Return the data that follows exactly as it appears. Pictures do not belong in the copy.

....

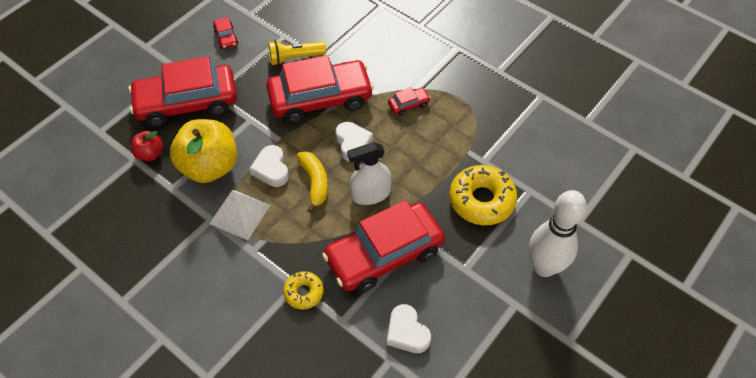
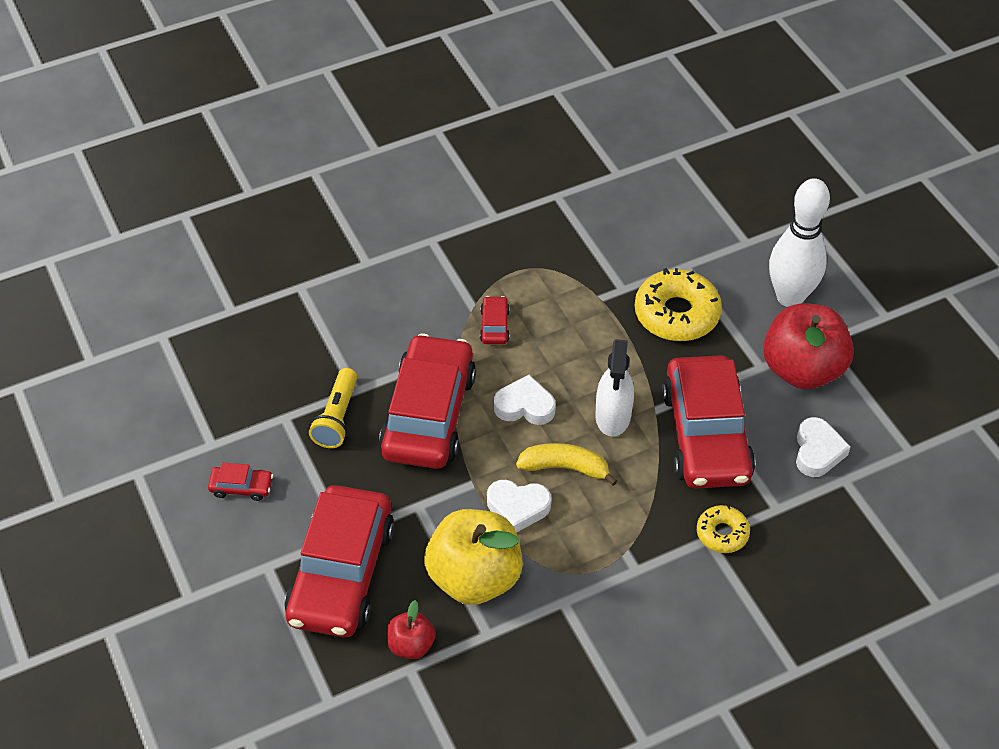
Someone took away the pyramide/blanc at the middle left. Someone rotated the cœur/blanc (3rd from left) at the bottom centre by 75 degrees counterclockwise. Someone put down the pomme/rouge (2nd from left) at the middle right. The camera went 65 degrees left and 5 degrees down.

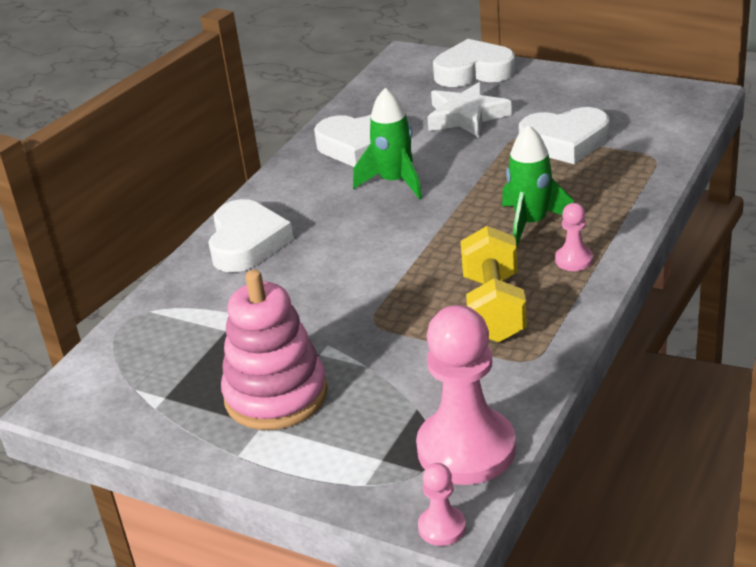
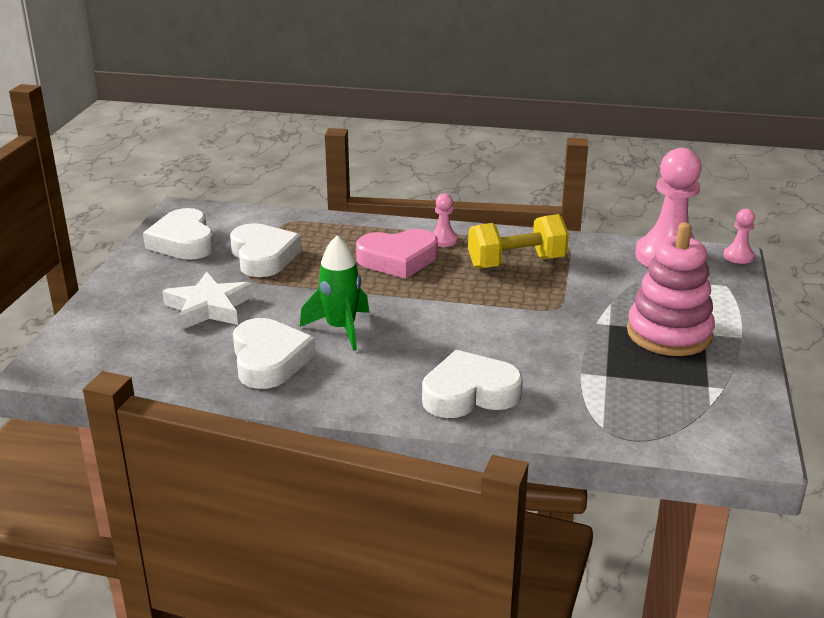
Someone carried the cœur/blanc (3rd from left in the first image) from the top centre to the middle left. Someone swapped the fusée/vert (2nd from left) at the top right for the cœur/rose at the centre. The camera went 110 degrees left and 5 degrees down.

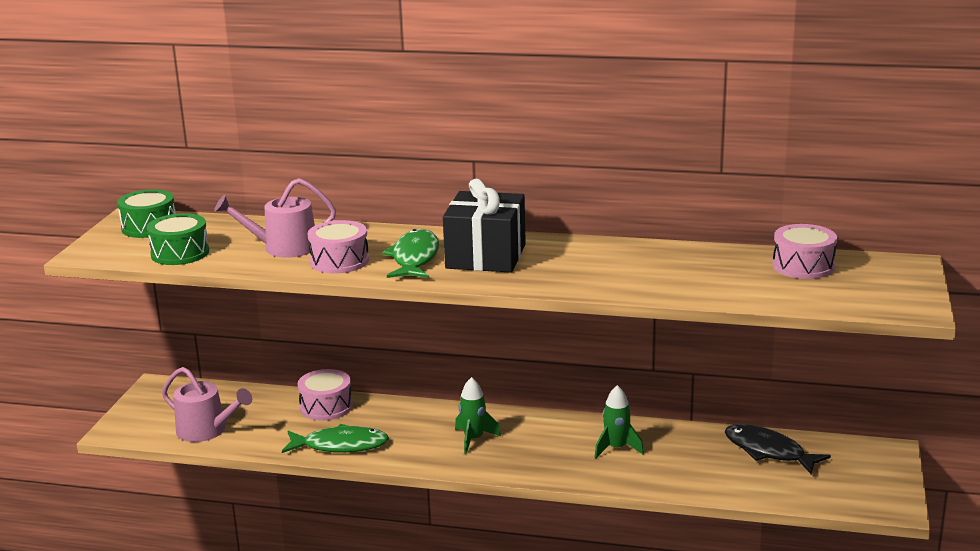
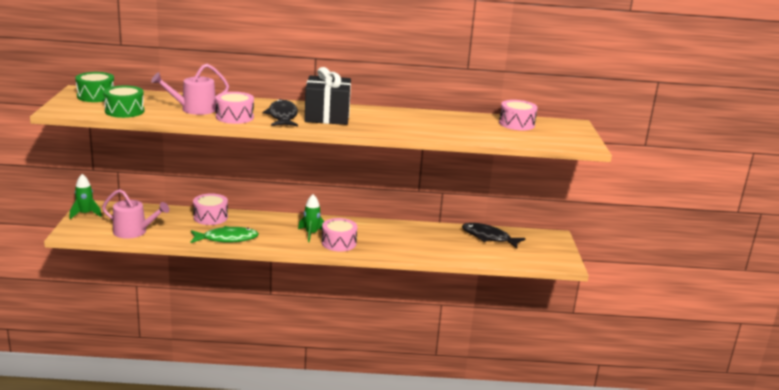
Someone repainted the poisson/vert (2nd from left) at the centre, which became the poisson/noir (1st from left) at the top centre. Someone carried the fusée/vert (2nd from left in the first image) from the bottom centre to the middle left. Someone put down the tambour/rose (3rd from left) at the centre. The camera went 15 degrees left and 0 degrees up.

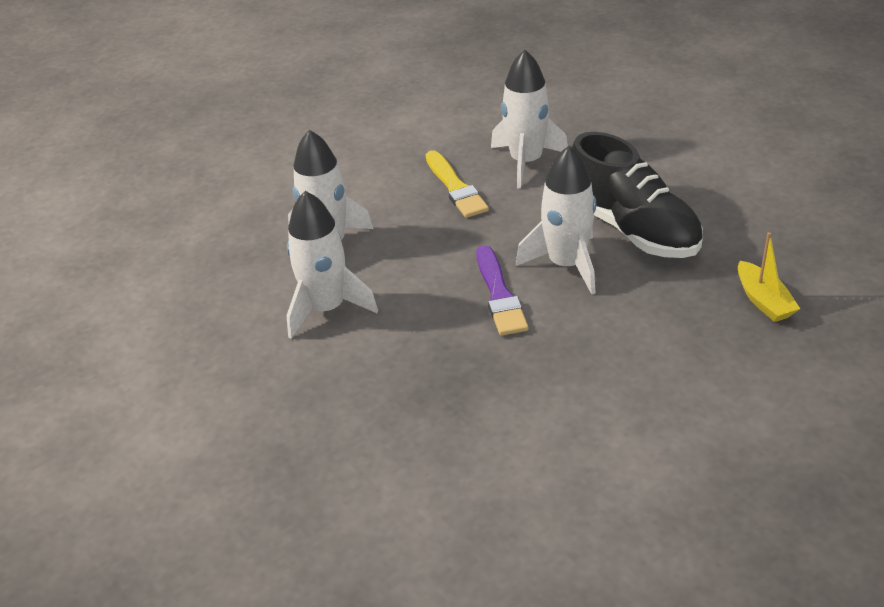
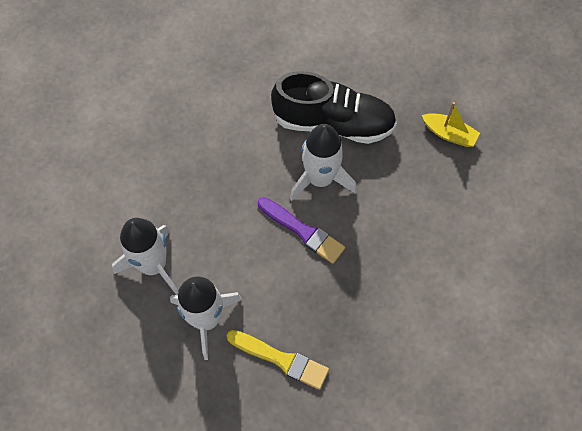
Someone took away the fusée/blanc (3rd from left) at the top centre. Someone carried the pinceau/jaune from the top centre to the bottom centre. The camera went 45 degrees left and 25 degrees up.

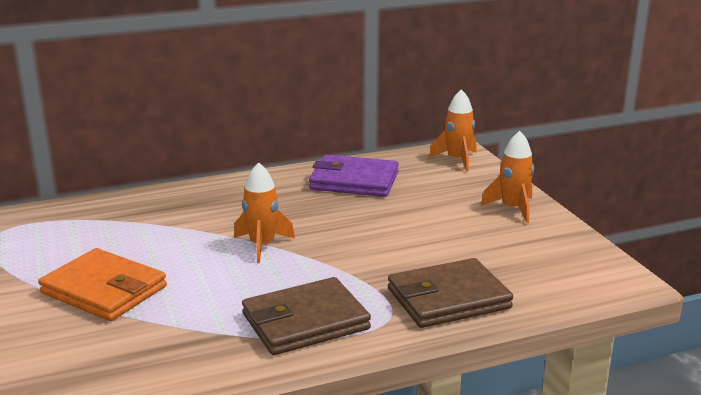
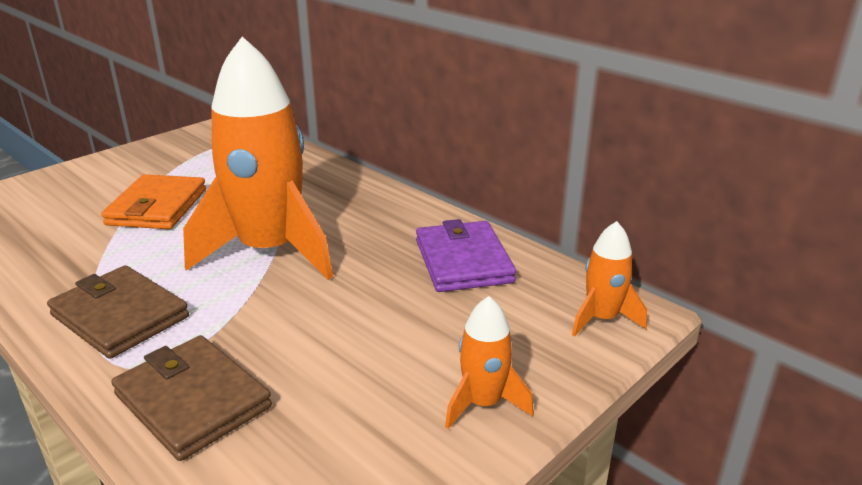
Someone scaled the fusée/orange (1st from left) at the centre by 2.21. The camera went 65 degrees right and 5 degrees up.

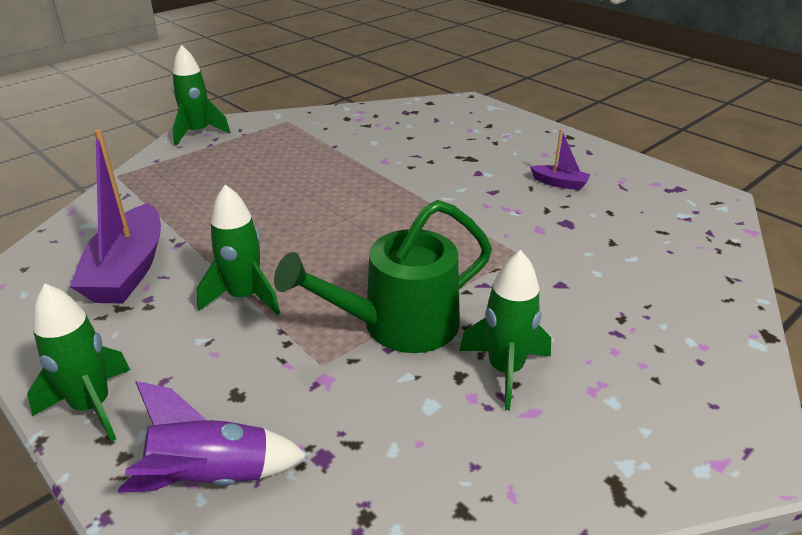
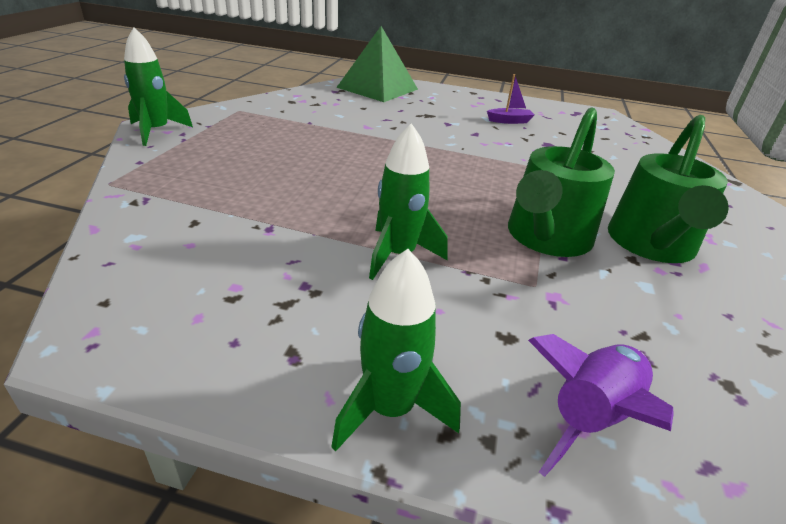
Someone took away the bateau/violet (1st from left) at the middle left. Someone swapped the fusée/vert (4th from left) at the centre for the arrosoir/vert (2nd from left) at the middle right. Someone put down the pyramide/vert at the top centre. The camera went 35 degrees left and 0 degrees up.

....

EXERCISE OUTPUT –
Someone took away the pyramide/blanc at the middle left. Someone rotated the cœur/blanc (3rd from left) at the bottom centre by 75 degrees counterclockwise. Someone put down the pomme/rouge (2nd from left) at the middle right. The camera went 65 degrees left and 5 degrees down.

Someone carried the cœur/blanc (3rd from left in the first image) from the top centre to the middle left. Someone swapped the fusée/vert (2nd from left) at the top right for the cœur/rose at the centre. The camera went 110 degrees left and 5 degrees down.

Someone repainted the poisson/vert (2nd from left) at the centre, which became the poisson/noir (1st from left) at the top centre. Someone carried the fusée/vert (2nd from left in the first image) from the bottom centre to the middle left. Someone put down the tambour/rose (3rd from left) at the centre. The camera went 15 degrees left and 0 degrees up.

Someone took away the fusée/blanc (3rd from left) at the top centre. Someone carried the pinceau/jaune from the top centre to the bottom centre. The camera went 45 degrees left and 25 degrees up.

Someone scaled the fusée/orange (1st from left) at the centre by 2.21. The camera went 65 degrees right and 5 degrees up.

Someone took away the bateau/violet (1st from left) at the middle left. Someone swapped the fusée/vert (4th from left) at the centre for the arrosoir/vert (2nd from left) at the middle right. Someone put down the pyramide/vert at the top centre. The camera went 35 degrees left and 0 degrees up.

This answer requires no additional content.